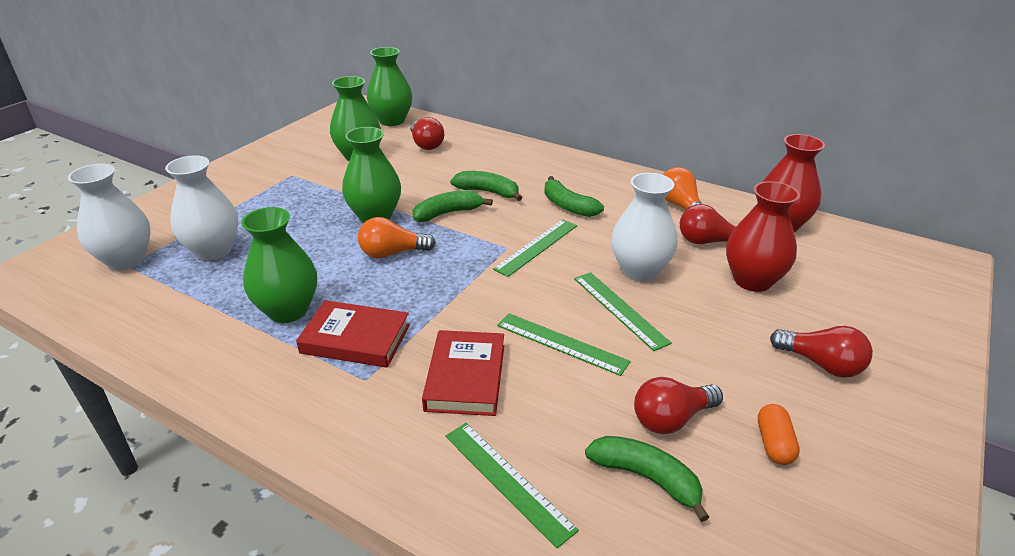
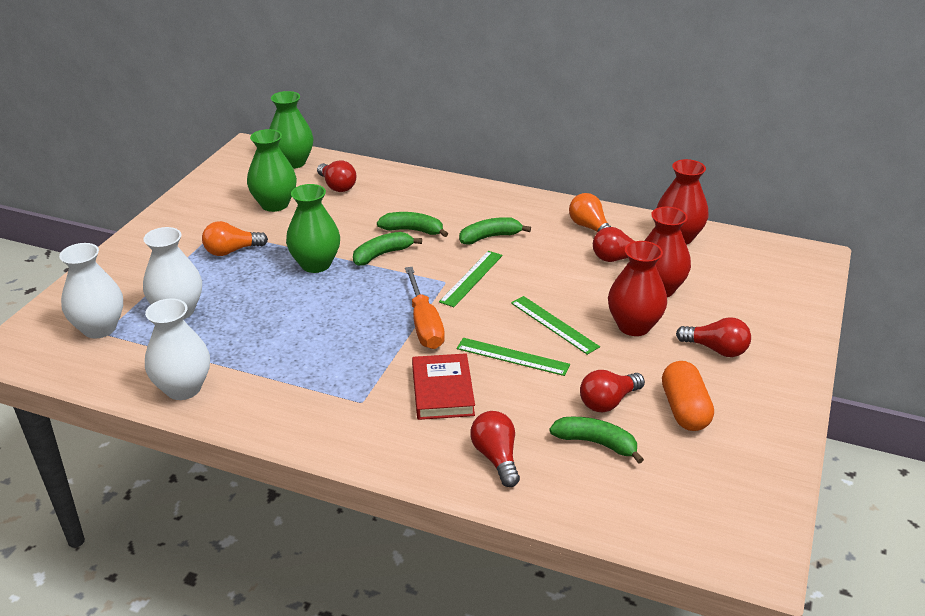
camera: 10 degrees left, 0 degrees up
(288, 310) = (273, 356): green vase -> none
(355, 339) = (341, 372): red book -> none
(392, 253) = (344, 297): orange light bulb -> orange light bulb (231, 251)
(469, 292) = (424, 324): none -> orange screwdriver
(507, 480) = (496, 457): green ruler -> red light bulb
(568, 206) = (490, 237): green banana -> green banana turned 120 degrees clockwise
(639, 270) = (564, 290): white vase -> white vase (183, 388)
(717, 322) = (634, 326): none -> red vase
(774, 443) = (684, 409): orange capsule -> orange capsule, size x1.68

[Work request]: Exact copies of the entries above are needed, with every picture removed.

[Solution to this task]:
camera: 10 degrees left, 0 degrees up
(288, 310) = (273, 356): green vase -> none
(355, 339) = (341, 372): red book -> none
(392, 253) = (344, 297): orange light bulb -> orange light bulb (231, 251)
(469, 292) = (424, 324): none -> orange screwdriver
(507, 480) = (496, 457): green ruler -> red light bulb
(568, 206) = (490, 237): green banana -> green banana turned 120 degrees clockwise
(639, 270) = (564, 290): white vase -> white vase (183, 388)
(717, 322) = (634, 326): none -> red vase
(774, 443) = (684, 409): orange capsule -> orange capsule, size x1.68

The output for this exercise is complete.